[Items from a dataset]
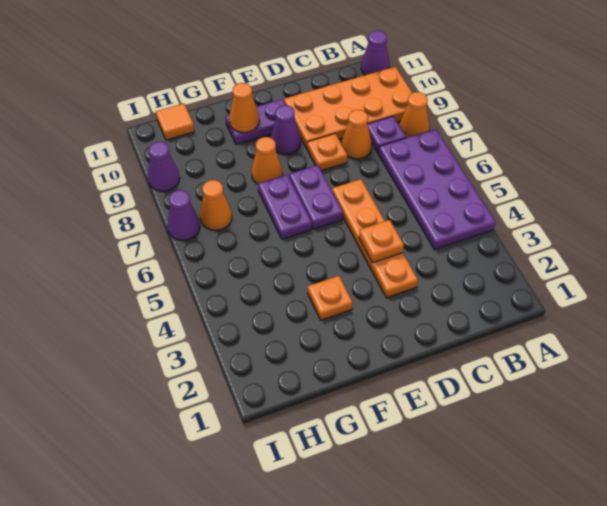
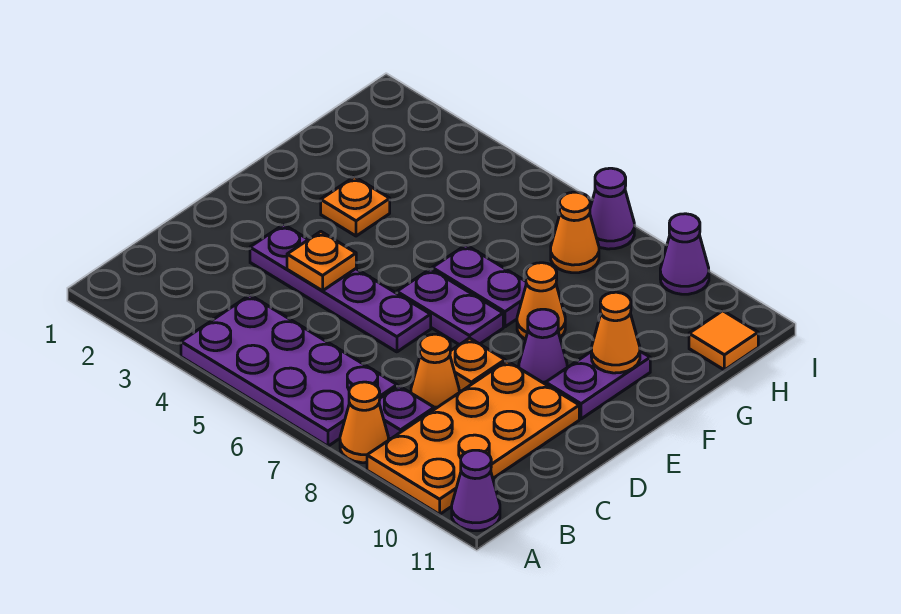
orange plate D3:D6 level 1 -> purple plate D3:D6 level 1

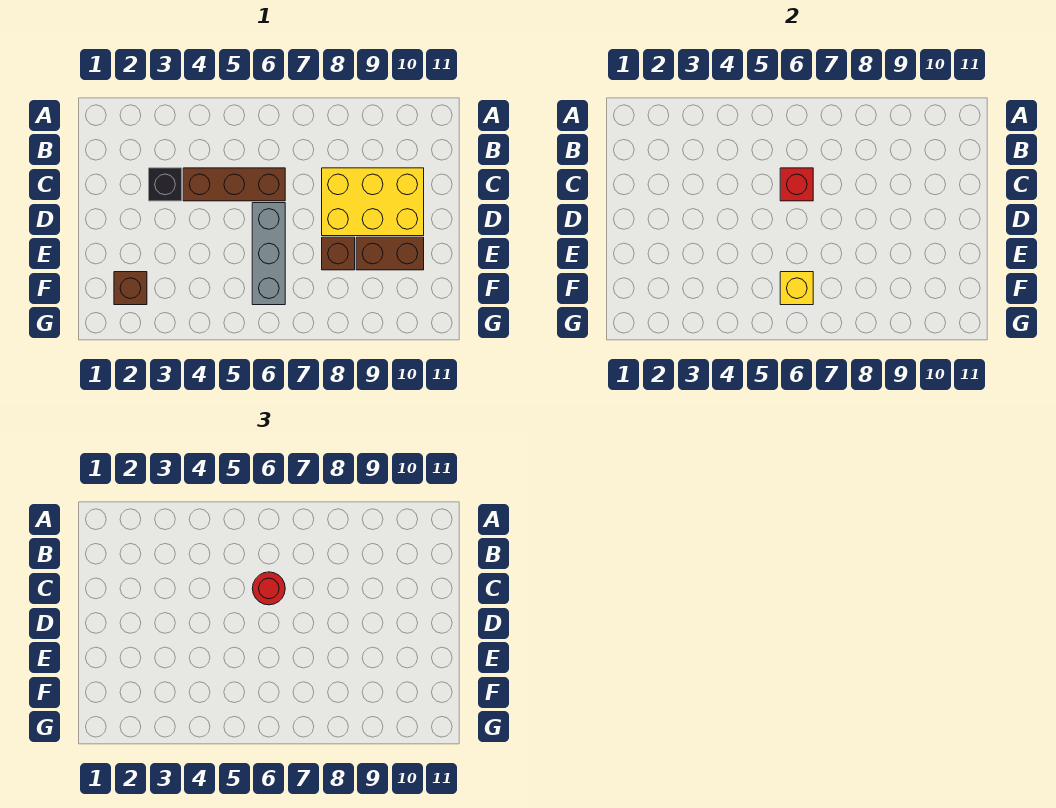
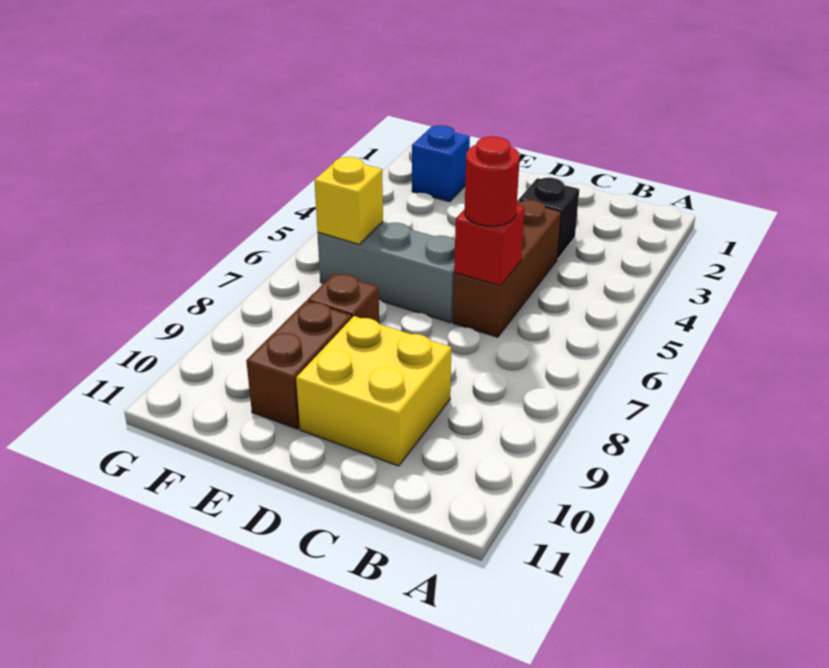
yellow brick C8:D10 level 1 -> yellow brick C9:D10 level 1
brown brick F2 level 1 -> blue brick F2 level 1

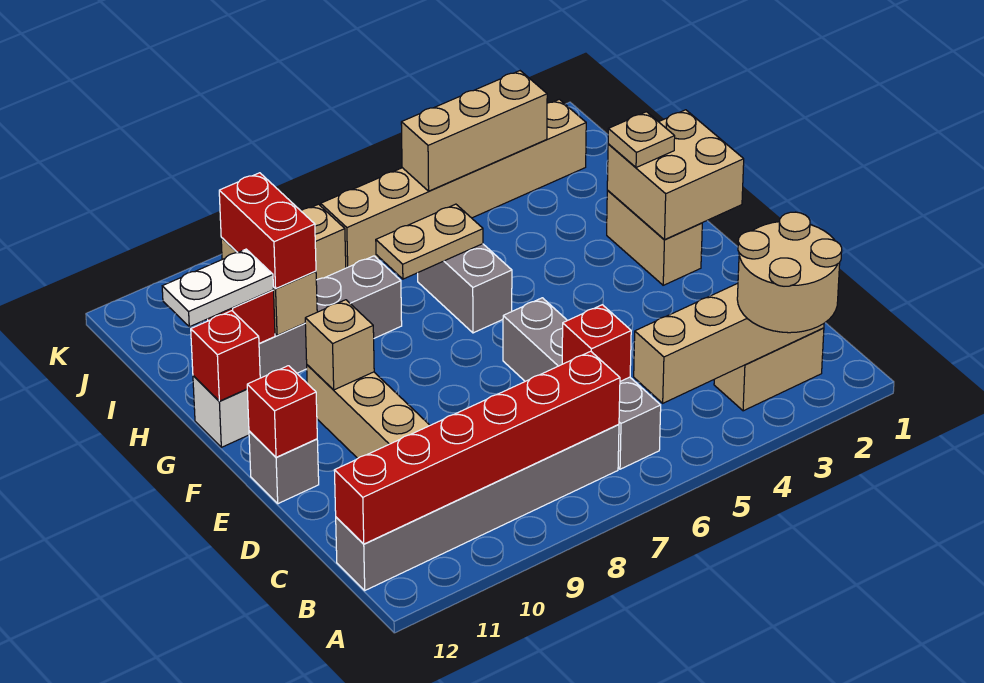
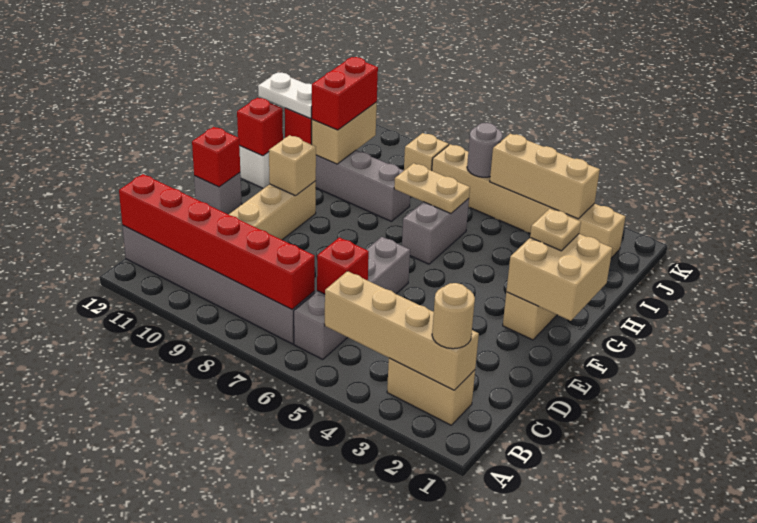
tan round brick A2:B3 level 3 -> tan round brick B2 level 3
none -> grey round brick J6 level 2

- **EXERCISE DESCRIPTION**:
The required output is the lines from the one holding "tan round brick A2:B3" through the last line of the entries above, copied exactly.

- **OUTPUT OF THE EXERCISE**:
tan round brick A2:B3 level 3 -> tan round brick B2 level 3
none -> grey round brick J6 level 2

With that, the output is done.